(WHAT TO PRODUCE):
Beneath this line is the data. Output exactly the lines from the line with "none -> orange 1x1 brick [193,679,244,729]" to the line with "none -> orange 1x1 brick [246,202,297,252]", both ends included, and nothing more.

(DATA SHOWN):

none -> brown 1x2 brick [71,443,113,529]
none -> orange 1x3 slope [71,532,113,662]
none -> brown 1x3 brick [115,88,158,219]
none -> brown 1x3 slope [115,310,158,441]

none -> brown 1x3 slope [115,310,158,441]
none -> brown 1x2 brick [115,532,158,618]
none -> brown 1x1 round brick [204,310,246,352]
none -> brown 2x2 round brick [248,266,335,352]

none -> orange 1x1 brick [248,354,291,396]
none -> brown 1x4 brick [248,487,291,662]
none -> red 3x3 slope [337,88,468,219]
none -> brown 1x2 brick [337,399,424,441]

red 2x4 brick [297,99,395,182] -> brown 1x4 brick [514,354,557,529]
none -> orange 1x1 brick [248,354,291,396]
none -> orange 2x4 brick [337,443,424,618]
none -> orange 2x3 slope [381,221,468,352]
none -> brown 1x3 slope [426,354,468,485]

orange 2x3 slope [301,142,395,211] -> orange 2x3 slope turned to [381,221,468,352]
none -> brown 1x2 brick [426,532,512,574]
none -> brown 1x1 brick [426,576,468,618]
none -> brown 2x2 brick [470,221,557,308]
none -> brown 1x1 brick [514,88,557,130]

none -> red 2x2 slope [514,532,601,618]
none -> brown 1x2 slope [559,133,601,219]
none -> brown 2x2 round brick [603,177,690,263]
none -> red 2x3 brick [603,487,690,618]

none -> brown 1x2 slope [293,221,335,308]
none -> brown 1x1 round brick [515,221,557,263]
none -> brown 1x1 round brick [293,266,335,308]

==

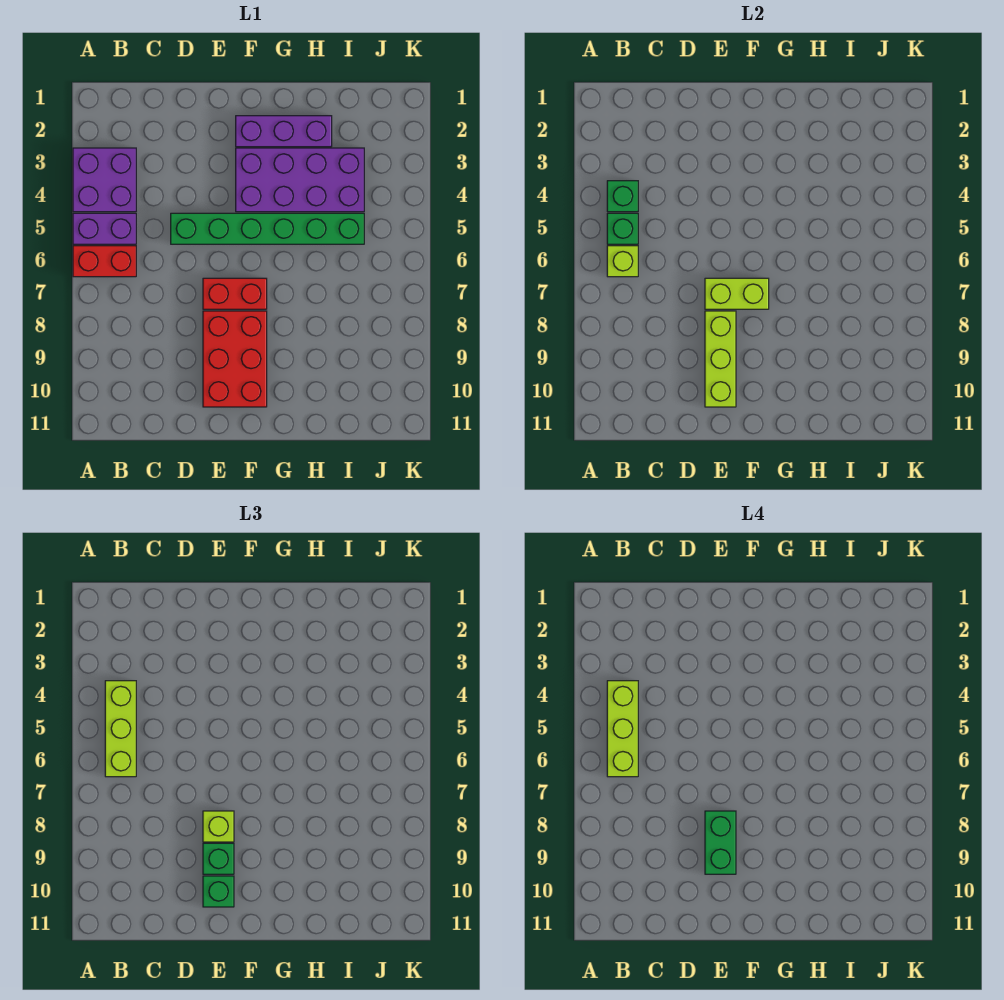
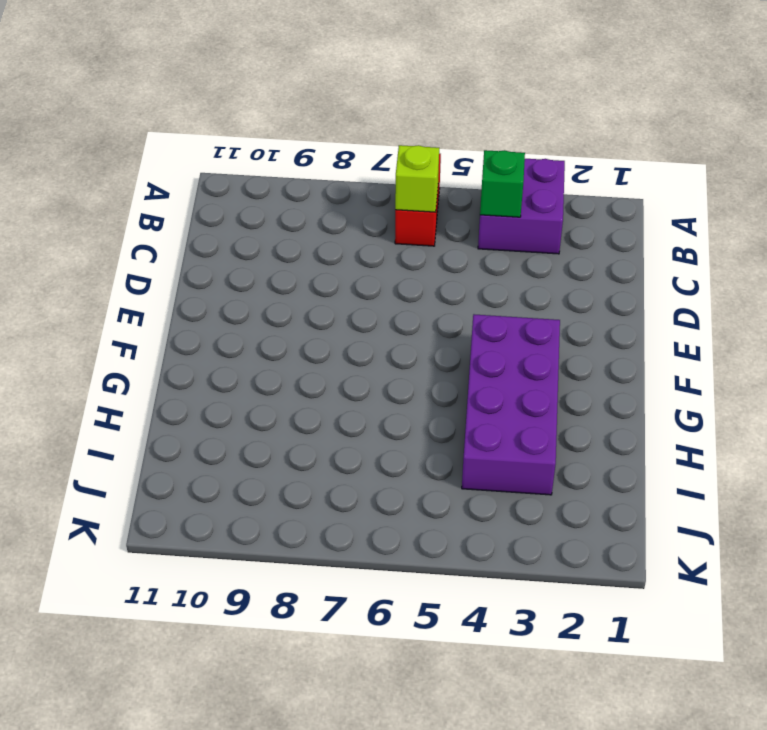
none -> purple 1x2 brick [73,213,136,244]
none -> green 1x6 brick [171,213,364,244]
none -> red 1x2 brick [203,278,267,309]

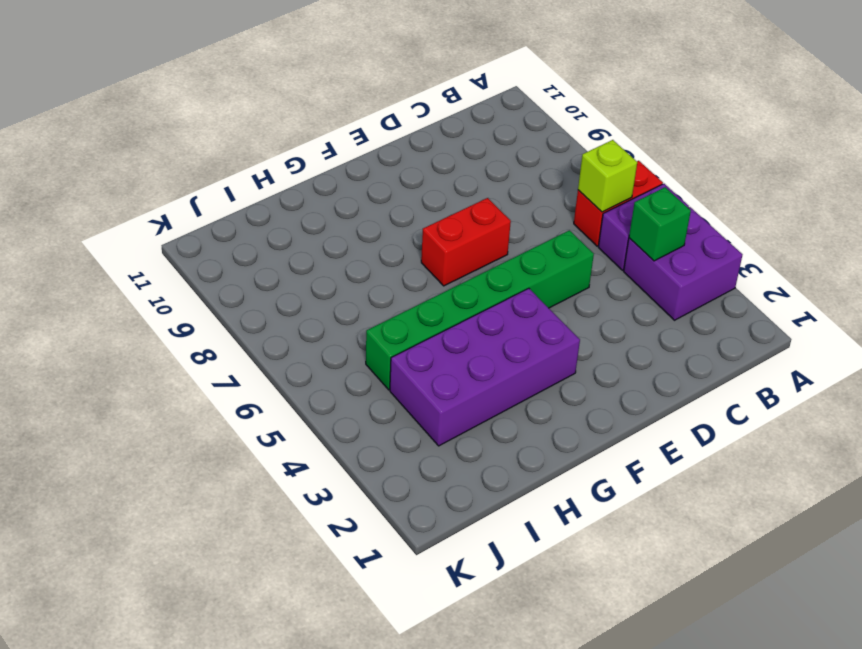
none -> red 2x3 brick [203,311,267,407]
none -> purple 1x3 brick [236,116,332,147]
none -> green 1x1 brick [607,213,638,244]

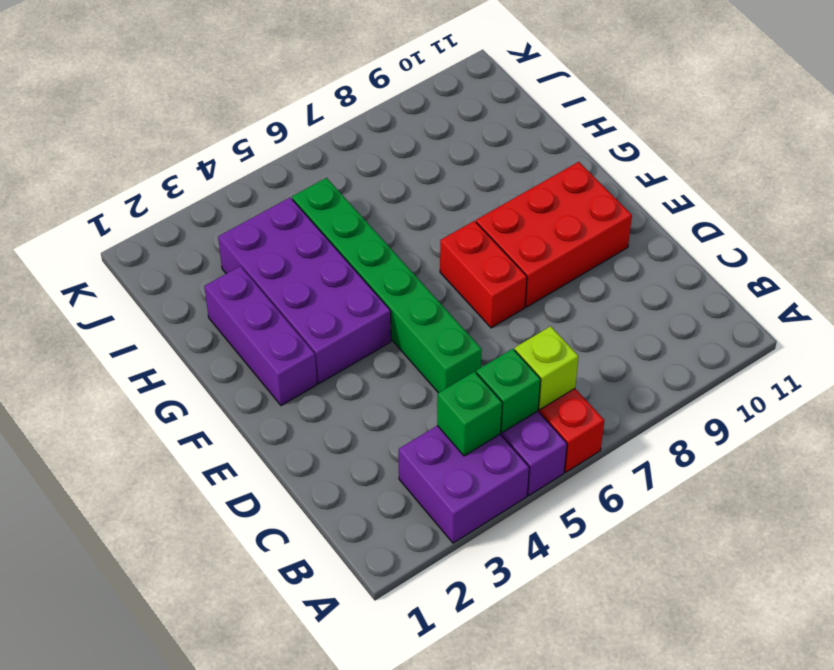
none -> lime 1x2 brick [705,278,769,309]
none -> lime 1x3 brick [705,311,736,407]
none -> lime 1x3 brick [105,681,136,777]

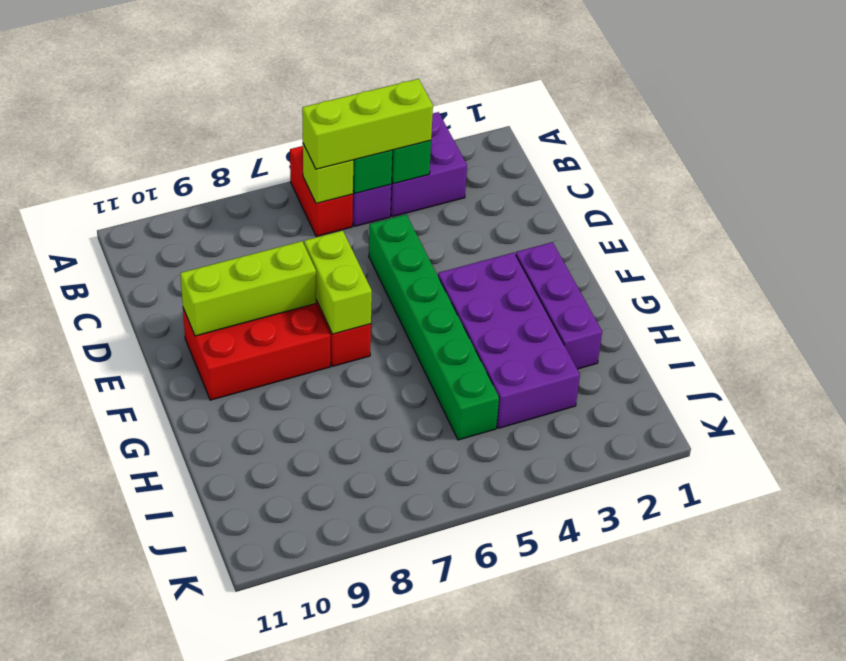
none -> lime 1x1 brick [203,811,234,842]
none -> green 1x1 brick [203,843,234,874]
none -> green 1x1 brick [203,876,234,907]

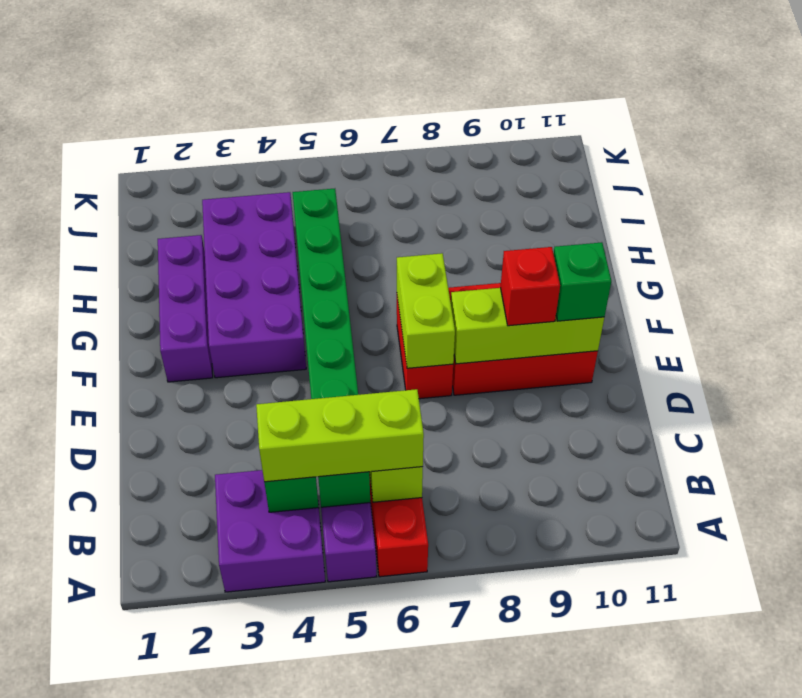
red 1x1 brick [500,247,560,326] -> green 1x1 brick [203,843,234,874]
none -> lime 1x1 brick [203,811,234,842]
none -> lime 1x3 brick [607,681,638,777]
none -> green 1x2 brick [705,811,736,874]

* * *

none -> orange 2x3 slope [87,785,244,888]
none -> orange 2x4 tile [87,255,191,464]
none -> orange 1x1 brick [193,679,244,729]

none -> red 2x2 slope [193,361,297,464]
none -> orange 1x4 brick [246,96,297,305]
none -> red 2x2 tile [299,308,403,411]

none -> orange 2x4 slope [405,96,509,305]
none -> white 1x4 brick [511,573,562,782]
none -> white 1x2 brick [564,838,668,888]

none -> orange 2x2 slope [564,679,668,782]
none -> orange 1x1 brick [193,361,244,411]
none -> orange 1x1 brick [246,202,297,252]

(ANSWER FOR THIS EXERCISE):
none -> orange 1x1 brick [193,679,244,729]

none -> red 2x2 slope [193,361,297,464]
none -> orange 1x4 brick [246,96,297,305]
none -> red 2x2 tile [299,308,403,411]

none -> orange 2x4 slope [405,96,509,305]
none -> white 1x4 brick [511,573,562,782]
none -> white 1x2 brick [564,838,668,888]

none -> orange 2x2 slope [564,679,668,782]
none -> orange 1x1 brick [193,361,244,411]
none -> orange 1x1 brick [246,202,297,252]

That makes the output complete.